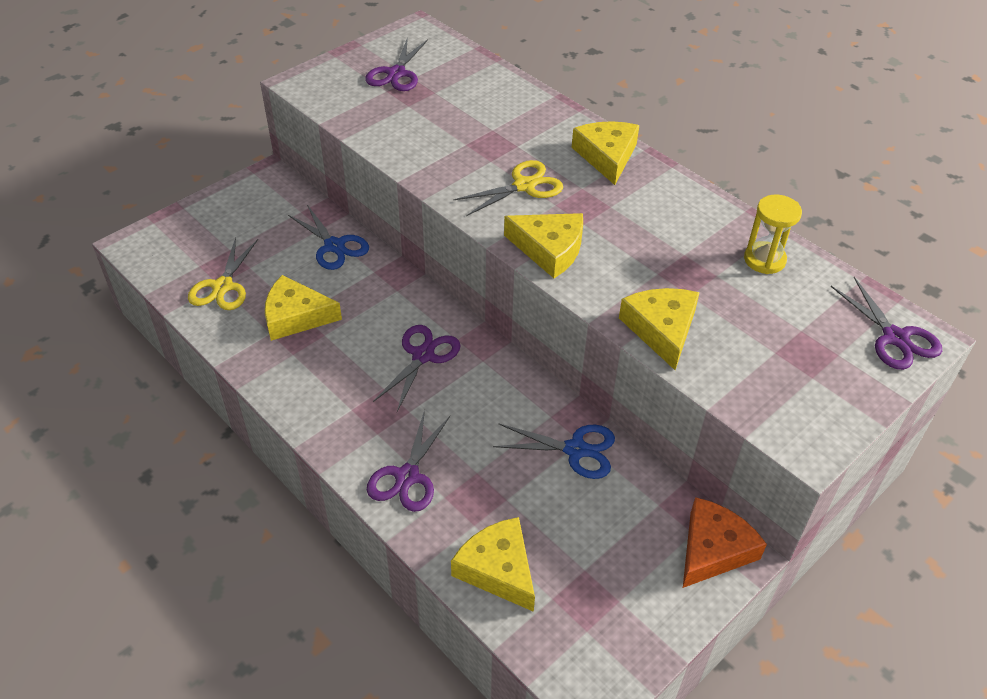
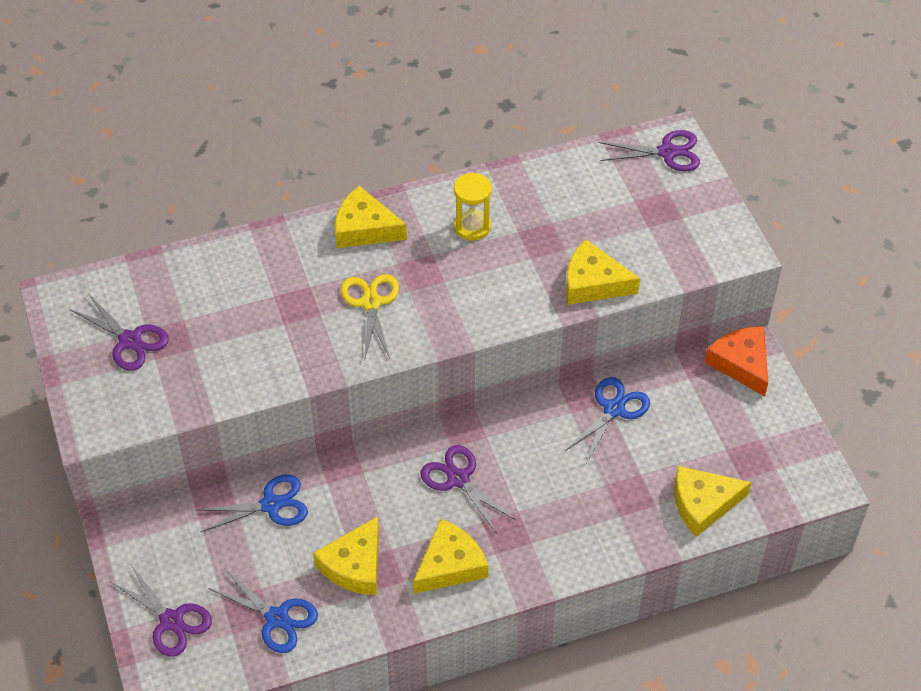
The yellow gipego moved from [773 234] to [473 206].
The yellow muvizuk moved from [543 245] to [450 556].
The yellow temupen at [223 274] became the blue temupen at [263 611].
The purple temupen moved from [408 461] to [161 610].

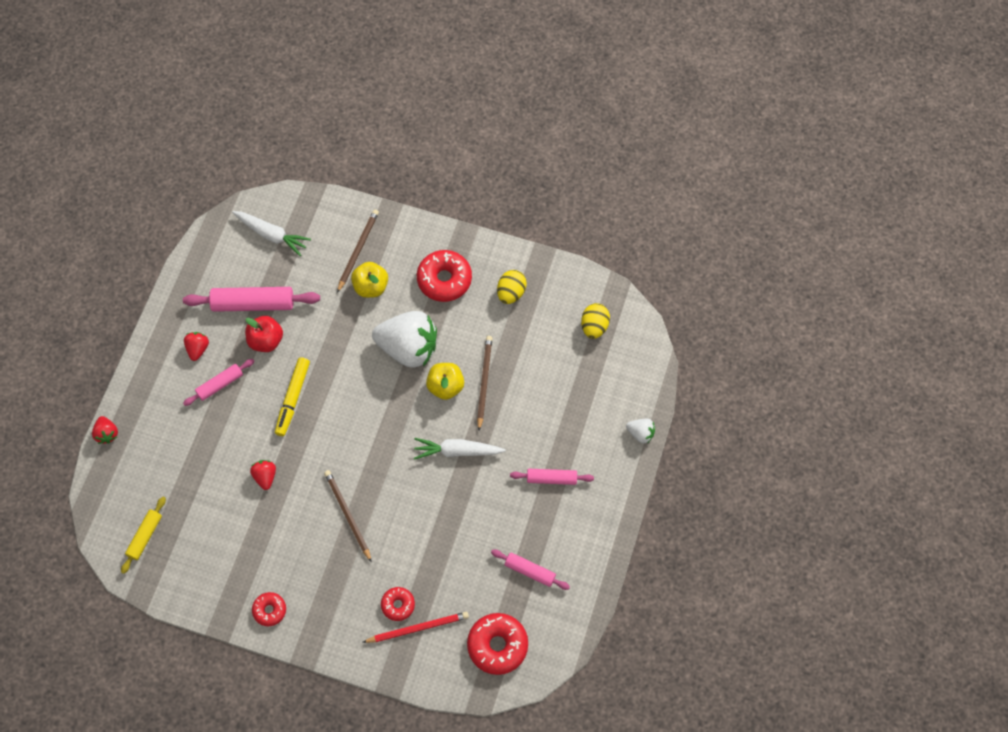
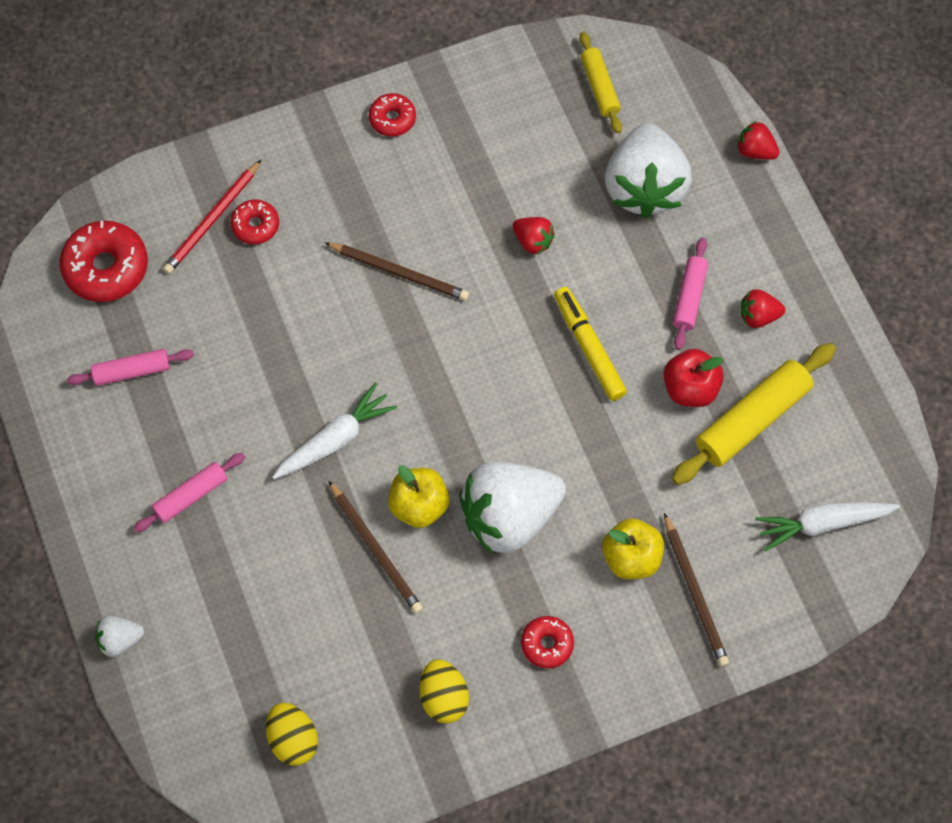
The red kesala at [444 276] changed to 0.56 times the size.
The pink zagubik at [251 299] became the yellow zagubik at [754 414].
The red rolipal at [196 346] turned 120 degrees clockwise.
The white rolipal at [648 170] appeared.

* Work task: Nothing but the records above, retyped exactly and stripped of images, should appear in the answer.

* Finished exercise:
The yellow gipego moved from [773 234] to [473 206].
The yellow muvizuk moved from [543 245] to [450 556].
The yellow temupen at [223 274] became the blue temupen at [263 611].
The purple temupen moved from [408 461] to [161 610].

The red kesala at [444 276] changed to 0.56 times the size.
The pink zagubik at [251 299] became the yellow zagubik at [754 414].
The red rolipal at [196 346] turned 120 degrees clockwise.
The white rolipal at [648 170] appeared.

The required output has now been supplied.